▶ _Task objective_:
Comb the records below for the string "green" and copy each line where it turns up.

▶ _Task input_:
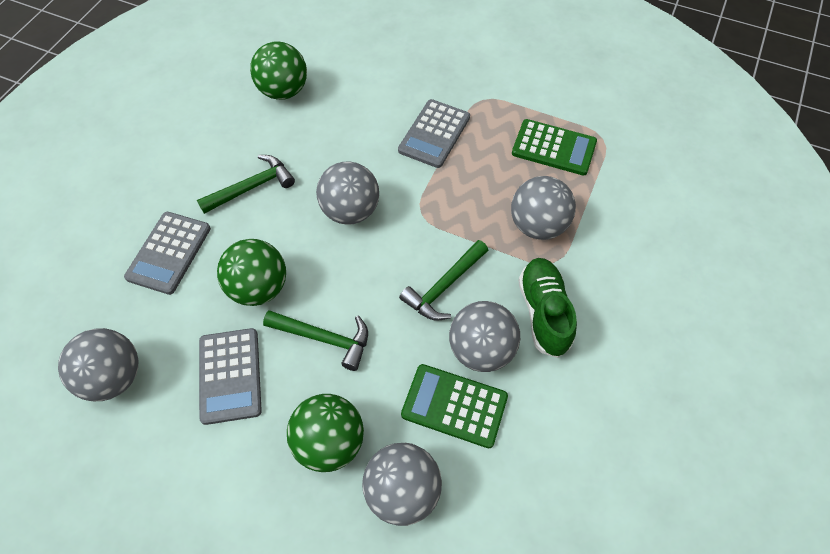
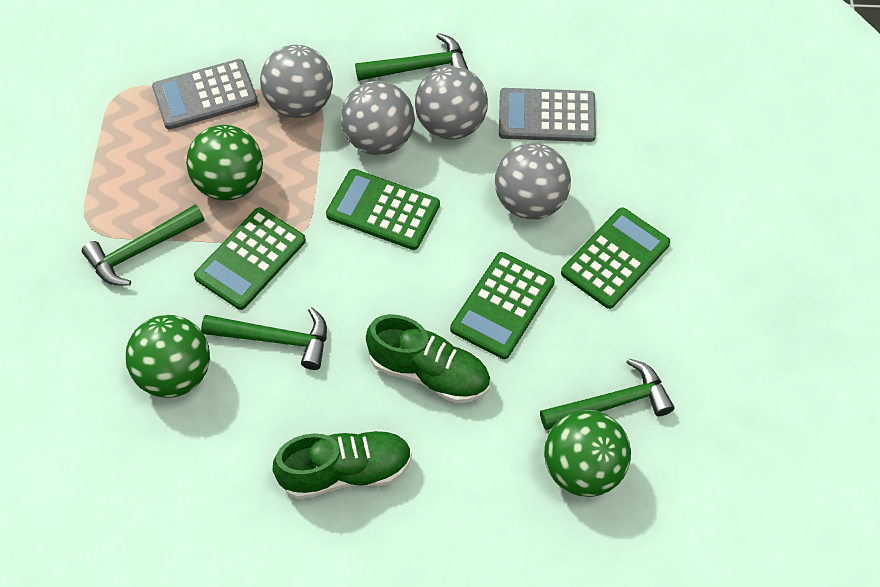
green calculator: 2 -> 4
green hammer: 3 -> 4
green shoe: 1 -> 2
grey ball: 5 -> 4
grey calculator: 3 -> 2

▶ _Response for this exercise_:
green calculator: 2 -> 4
green hammer: 3 -> 4
green shoe: 1 -> 2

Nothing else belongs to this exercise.